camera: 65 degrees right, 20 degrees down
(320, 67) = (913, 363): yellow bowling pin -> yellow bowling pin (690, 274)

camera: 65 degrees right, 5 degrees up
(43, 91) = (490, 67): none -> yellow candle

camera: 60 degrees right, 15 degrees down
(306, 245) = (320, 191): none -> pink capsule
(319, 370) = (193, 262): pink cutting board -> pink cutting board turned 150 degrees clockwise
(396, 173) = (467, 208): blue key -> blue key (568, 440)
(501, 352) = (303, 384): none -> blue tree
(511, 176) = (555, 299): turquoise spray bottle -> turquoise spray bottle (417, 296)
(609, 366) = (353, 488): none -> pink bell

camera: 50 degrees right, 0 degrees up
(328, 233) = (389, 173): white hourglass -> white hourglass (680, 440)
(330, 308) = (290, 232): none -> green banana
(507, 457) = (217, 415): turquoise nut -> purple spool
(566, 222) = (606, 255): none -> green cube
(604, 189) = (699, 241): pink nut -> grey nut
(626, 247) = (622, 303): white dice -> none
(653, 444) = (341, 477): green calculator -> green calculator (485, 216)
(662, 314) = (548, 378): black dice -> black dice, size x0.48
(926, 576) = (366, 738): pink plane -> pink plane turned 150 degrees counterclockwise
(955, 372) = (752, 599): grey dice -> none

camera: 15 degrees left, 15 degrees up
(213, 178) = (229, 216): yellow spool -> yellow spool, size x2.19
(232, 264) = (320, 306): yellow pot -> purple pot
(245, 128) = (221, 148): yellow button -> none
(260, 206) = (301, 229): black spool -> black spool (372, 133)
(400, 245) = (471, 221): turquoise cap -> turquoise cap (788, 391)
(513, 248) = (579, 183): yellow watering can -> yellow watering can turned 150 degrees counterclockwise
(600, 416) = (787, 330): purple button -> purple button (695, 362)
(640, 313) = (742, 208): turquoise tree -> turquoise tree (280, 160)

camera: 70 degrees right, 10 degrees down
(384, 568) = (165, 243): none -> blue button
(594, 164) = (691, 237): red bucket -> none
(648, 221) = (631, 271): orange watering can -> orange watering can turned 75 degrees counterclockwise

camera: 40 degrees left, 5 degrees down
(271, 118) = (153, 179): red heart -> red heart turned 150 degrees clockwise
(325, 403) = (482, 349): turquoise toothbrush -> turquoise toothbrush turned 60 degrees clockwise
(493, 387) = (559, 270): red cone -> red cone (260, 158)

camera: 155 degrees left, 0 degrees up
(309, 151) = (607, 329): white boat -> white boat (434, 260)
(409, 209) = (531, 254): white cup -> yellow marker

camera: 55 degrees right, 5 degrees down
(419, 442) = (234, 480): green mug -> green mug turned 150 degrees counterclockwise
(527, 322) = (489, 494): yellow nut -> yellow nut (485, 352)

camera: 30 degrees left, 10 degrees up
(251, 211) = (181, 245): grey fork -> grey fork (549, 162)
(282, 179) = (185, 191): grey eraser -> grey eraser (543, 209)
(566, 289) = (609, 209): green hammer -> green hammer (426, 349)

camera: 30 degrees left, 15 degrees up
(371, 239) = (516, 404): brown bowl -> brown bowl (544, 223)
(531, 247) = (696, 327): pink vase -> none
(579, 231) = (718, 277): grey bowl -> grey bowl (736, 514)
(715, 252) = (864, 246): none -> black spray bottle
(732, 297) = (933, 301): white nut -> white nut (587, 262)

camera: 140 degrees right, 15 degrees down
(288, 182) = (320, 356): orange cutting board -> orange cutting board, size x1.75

•••••

What the exercise asks:
Check each line of the records above for "button", and copy those that have it.

Expected answer:
(245, 128) = (221, 148): yellow button -> none
(600, 416) = (787, 330): purple button -> purple button (695, 362)
(384, 568) = (165, 243): none -> blue button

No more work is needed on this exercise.